Write the data out again exactly, dropping any images it holds.

*** Opening EXTRACTED RECORDS ***

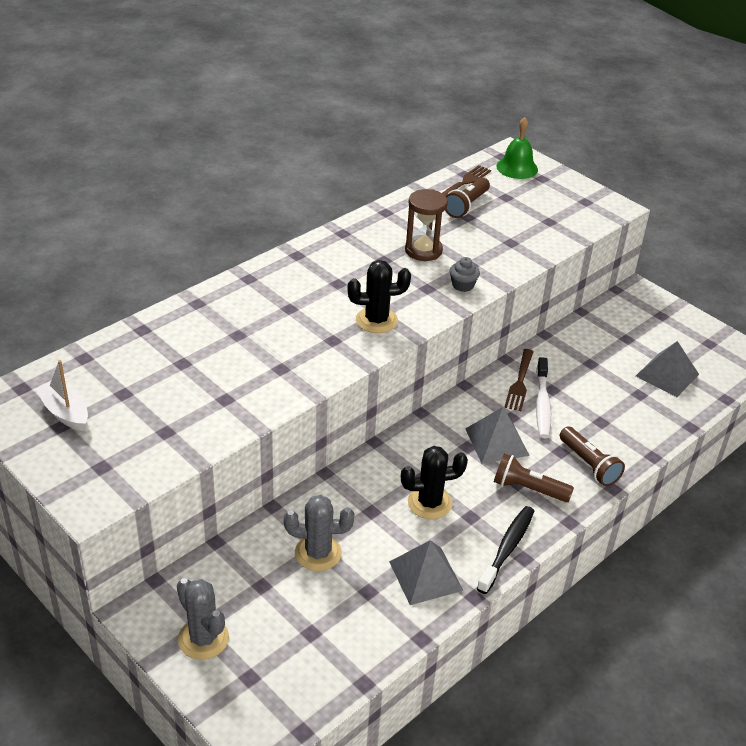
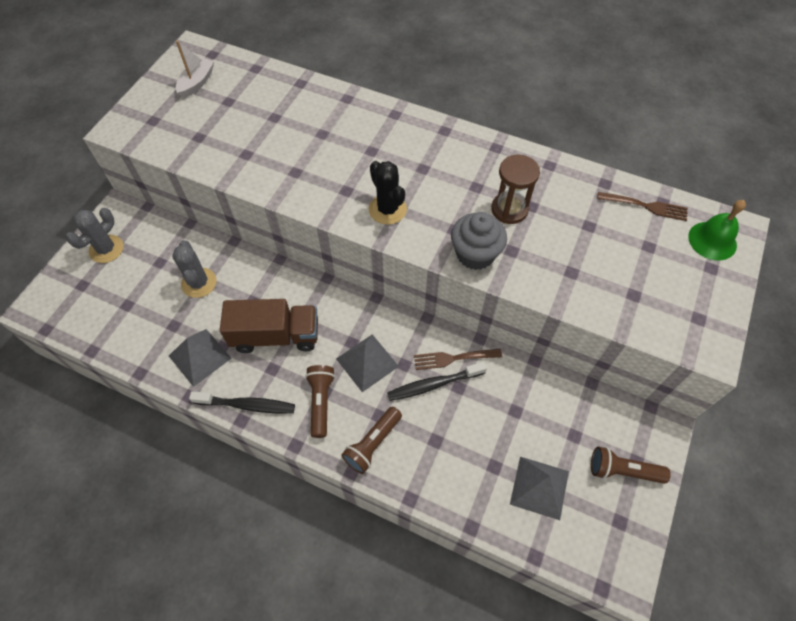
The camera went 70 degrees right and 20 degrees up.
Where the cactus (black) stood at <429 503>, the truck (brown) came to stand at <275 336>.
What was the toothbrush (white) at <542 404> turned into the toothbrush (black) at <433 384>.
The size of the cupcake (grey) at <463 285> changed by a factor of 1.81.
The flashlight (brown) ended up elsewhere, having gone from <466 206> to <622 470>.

*** Closing EXTRACTED RECORDS ***

__RESPONSE FOR THIS EXERCISE__
The camera went 70 degrees right and 20 degrees up.
Where the cactus (black) stood at <429 503>, the truck (brown) came to stand at <275 336>.
What was the toothbrush (white) at <542 404> turned into the toothbrush (black) at <433 384>.
The size of the cupcake (grey) at <463 285> changed by a factor of 1.81.
The flashlight (brown) ended up elsewhere, having gone from <466 206> to <622 470>.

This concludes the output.